[Work required] Check each line of the entries for the string "none". Report only how many lines have it.

[Material for this task]
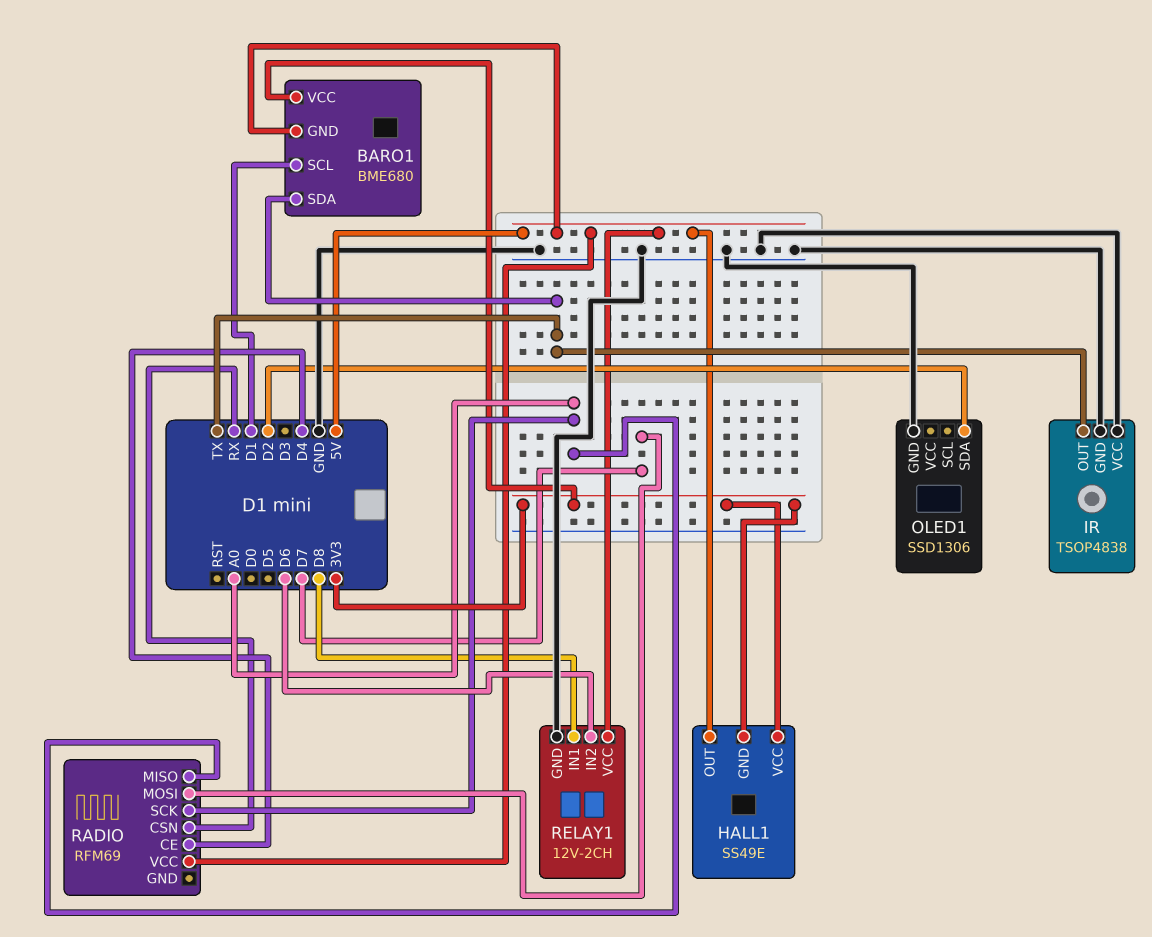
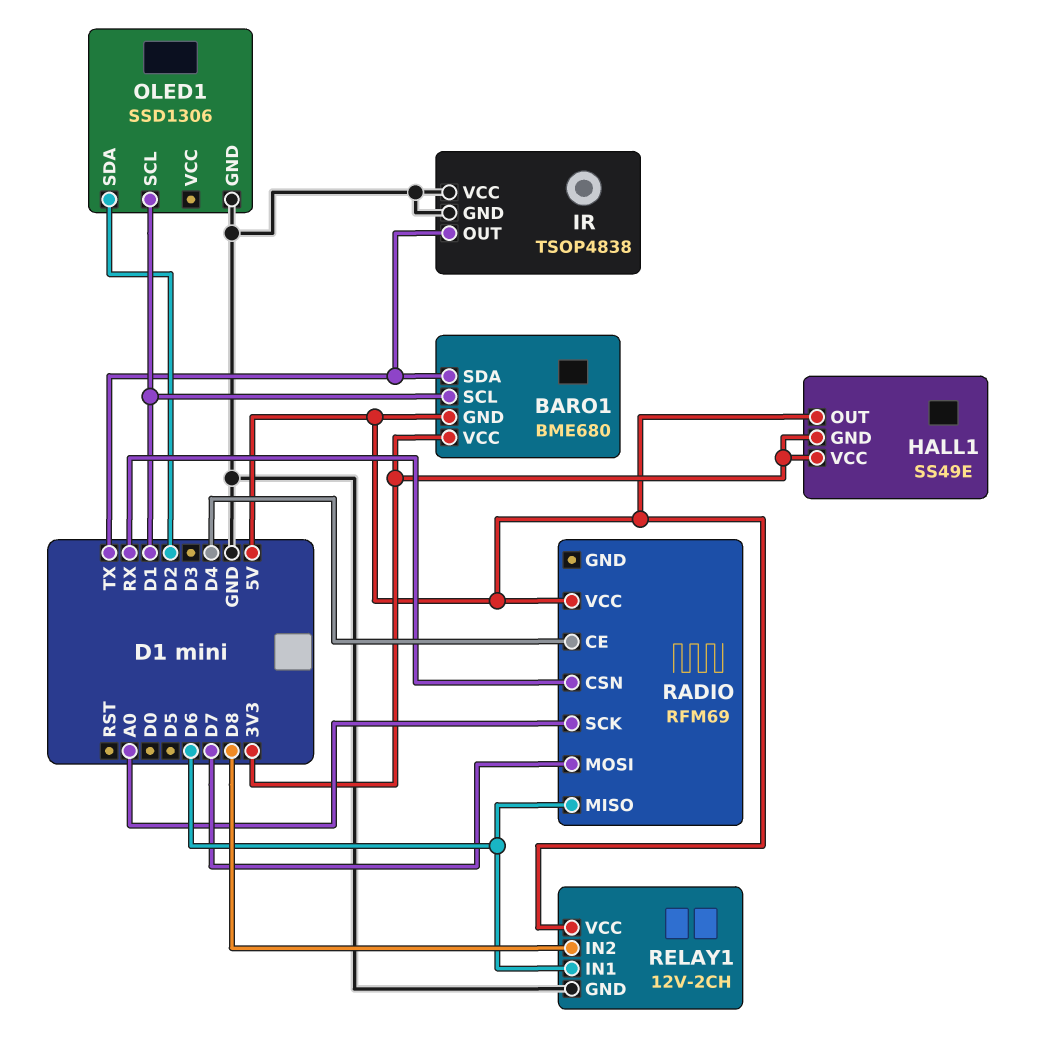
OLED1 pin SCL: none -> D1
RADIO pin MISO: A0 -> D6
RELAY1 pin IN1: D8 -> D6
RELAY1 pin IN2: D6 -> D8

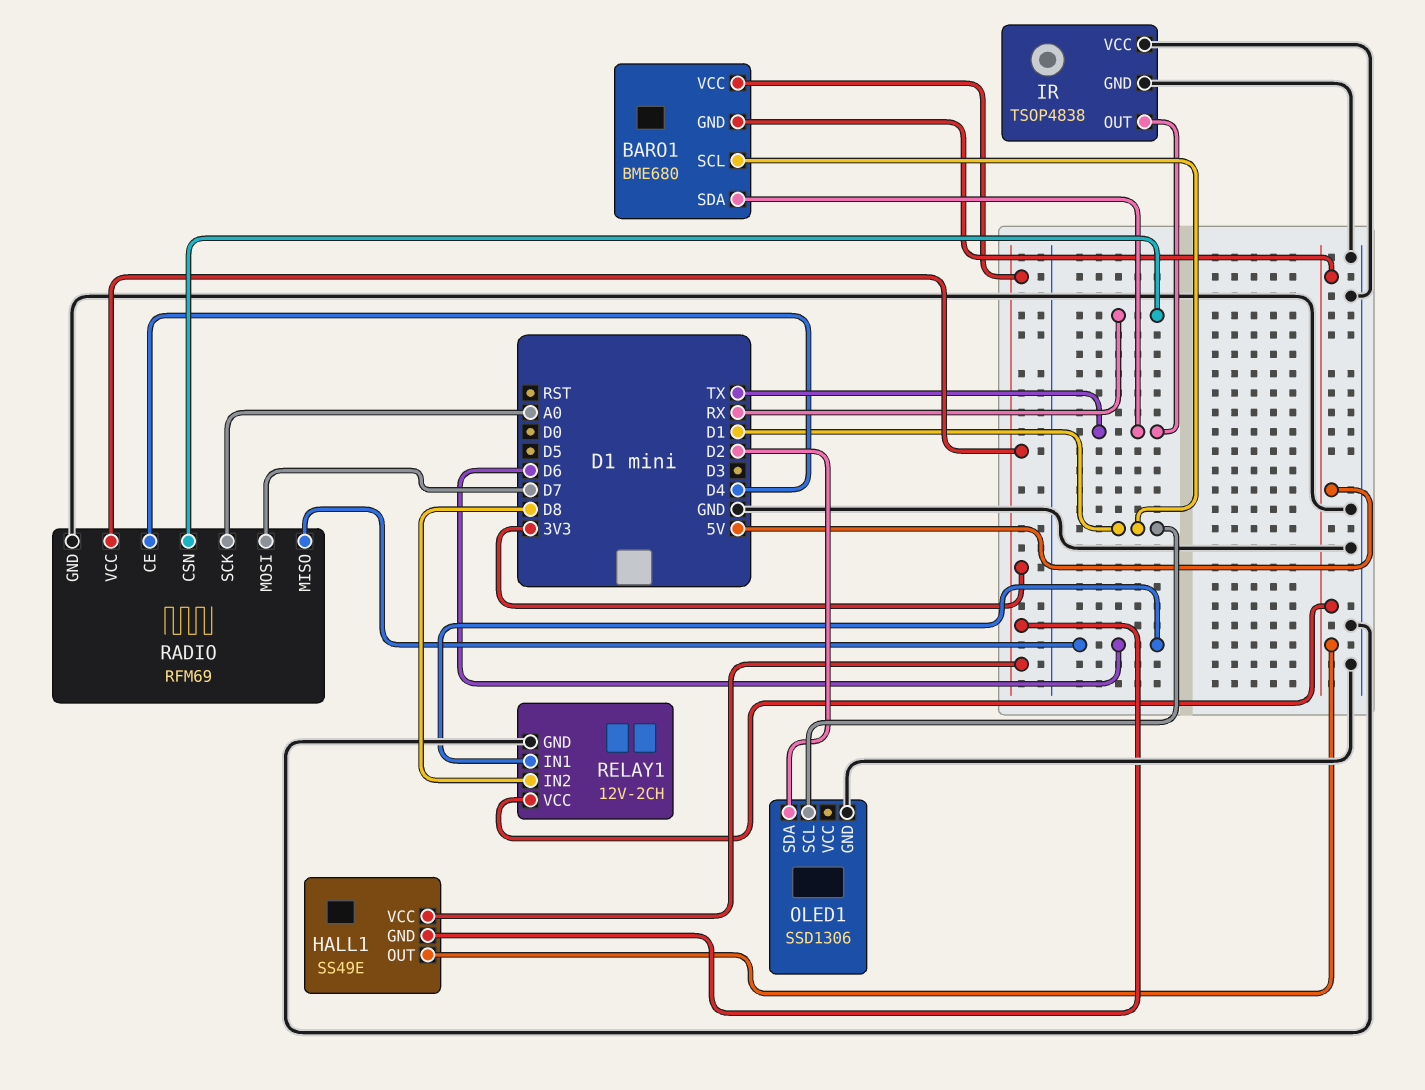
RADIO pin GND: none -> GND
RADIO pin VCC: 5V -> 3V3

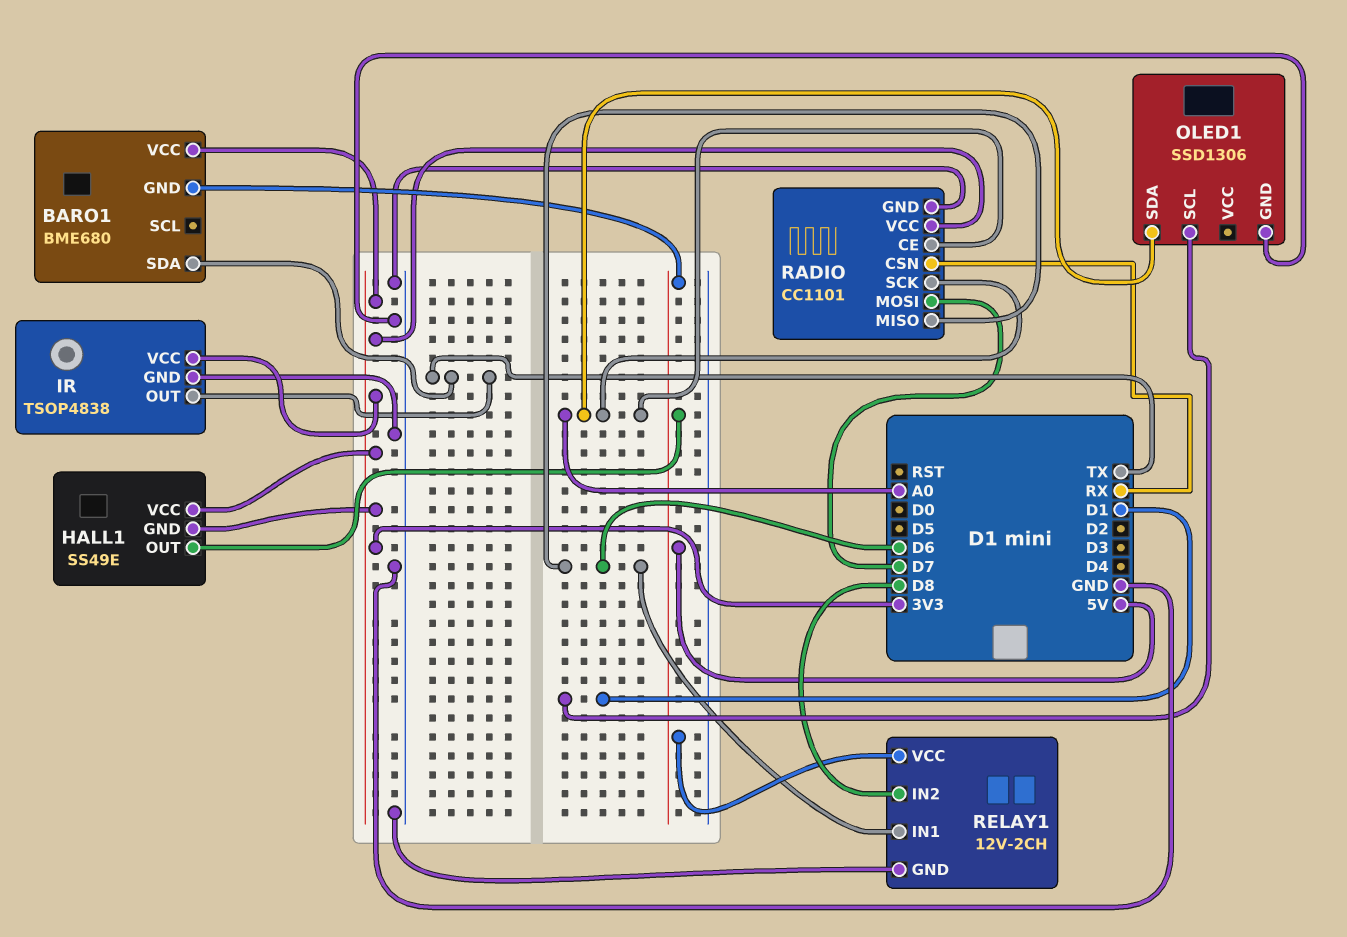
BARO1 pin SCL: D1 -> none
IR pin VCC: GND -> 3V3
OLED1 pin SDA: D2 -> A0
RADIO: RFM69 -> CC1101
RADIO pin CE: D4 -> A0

[Exercise response] 3